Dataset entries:
++++++

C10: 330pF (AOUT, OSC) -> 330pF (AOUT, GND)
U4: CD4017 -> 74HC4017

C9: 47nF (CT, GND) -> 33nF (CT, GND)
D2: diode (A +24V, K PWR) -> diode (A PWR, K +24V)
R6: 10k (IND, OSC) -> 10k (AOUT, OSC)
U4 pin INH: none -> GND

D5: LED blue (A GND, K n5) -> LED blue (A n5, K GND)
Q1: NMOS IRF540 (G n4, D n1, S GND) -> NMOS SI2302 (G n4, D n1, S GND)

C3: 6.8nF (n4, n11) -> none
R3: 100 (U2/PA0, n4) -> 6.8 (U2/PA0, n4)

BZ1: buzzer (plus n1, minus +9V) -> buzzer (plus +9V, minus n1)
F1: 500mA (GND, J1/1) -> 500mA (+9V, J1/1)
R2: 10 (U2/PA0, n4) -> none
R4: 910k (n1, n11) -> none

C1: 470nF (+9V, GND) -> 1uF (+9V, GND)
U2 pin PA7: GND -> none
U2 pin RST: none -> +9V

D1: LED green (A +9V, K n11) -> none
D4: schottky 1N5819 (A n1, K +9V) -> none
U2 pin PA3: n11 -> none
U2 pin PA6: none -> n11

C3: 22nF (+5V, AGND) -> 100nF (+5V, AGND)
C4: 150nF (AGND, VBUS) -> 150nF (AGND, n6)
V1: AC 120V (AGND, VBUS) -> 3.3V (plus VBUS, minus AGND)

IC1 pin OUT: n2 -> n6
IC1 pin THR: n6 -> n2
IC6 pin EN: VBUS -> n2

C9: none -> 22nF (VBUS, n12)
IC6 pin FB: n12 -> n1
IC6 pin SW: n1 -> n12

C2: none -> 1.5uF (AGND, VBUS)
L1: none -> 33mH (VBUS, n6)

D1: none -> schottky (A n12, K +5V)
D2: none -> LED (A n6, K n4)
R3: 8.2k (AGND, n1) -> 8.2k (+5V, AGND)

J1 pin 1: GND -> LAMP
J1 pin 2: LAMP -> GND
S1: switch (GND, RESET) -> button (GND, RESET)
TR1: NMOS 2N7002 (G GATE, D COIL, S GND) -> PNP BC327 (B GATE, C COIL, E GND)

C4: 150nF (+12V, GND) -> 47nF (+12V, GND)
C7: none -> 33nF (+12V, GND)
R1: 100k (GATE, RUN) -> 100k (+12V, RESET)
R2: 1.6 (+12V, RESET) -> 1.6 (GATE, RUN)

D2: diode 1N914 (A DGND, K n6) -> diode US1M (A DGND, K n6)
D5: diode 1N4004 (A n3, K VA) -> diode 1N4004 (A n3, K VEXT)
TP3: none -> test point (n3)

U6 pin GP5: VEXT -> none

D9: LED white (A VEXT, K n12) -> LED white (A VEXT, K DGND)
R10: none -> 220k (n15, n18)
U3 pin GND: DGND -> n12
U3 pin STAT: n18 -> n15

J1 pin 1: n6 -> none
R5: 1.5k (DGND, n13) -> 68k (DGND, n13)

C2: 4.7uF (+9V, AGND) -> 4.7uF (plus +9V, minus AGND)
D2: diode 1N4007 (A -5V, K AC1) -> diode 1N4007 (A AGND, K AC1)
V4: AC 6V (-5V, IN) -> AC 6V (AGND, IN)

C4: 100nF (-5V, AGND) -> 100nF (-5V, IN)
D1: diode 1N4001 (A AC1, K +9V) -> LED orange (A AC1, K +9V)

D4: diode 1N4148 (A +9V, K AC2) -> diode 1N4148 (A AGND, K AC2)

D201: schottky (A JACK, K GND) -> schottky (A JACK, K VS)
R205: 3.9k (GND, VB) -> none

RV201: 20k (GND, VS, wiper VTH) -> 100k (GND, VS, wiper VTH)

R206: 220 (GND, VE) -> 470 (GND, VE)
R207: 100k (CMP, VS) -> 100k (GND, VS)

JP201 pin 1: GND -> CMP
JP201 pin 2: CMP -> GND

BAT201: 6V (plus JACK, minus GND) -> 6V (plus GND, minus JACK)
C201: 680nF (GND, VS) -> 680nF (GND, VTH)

++++++

=== REQUIREMENT ===
Above are records; repeat only the lines starting at the line with "U2 pin RST: none -> +9V" and ending at the line with "R2: 1.6 (+12V, RESET) -> 1.6 (GATE, RUN)", exactly as they appear, both included.

=== RESPONSE AREA ===
U2 pin RST: none -> +9V

D1: LED green (A +9V, K n11) -> none
D4: schottky 1N5819 (A n1, K +9V) -> none
U2 pin PA3: n11 -> none
U2 pin PA6: none -> n11

C3: 22nF (+5V, AGND) -> 100nF (+5V, AGND)
C4: 150nF (AGND, VBUS) -> 150nF (AGND, n6)
V1: AC 120V (AGND, VBUS) -> 3.3V (plus VBUS, minus AGND)

IC1 pin OUT: n2 -> n6
IC1 pin THR: n6 -> n2
IC6 pin EN: VBUS -> n2

C9: none -> 22nF (VBUS, n12)
IC6 pin FB: n12 -> n1
IC6 pin SW: n1 -> n12

C2: none -> 1.5uF (AGND, VBUS)
L1: none -> 33mH (VBUS, n6)

D1: none -> schottky (A n12, K +5V)
D2: none -> LED (A n6, K n4)
R3: 8.2k (AGND, n1) -> 8.2k (+5V, AGND)

J1 pin 1: GND -> LAMP
J1 pin 2: LAMP -> GND
S1: switch (GND, RESET) -> button (GND, RESET)
TR1: NMOS 2N7002 (G GATE, D COIL, S GND) -> PNP BC327 (B GATE, C COIL, E GND)

C4: 150nF (+12V, GND) -> 47nF (+12V, GND)
C7: none -> 33nF (+12V, GND)
R1: 100k (GATE, RUN) -> 100k (+12V, RESET)
R2: 1.6 (+12V, RESET) -> 1.6 (GATE, RUN)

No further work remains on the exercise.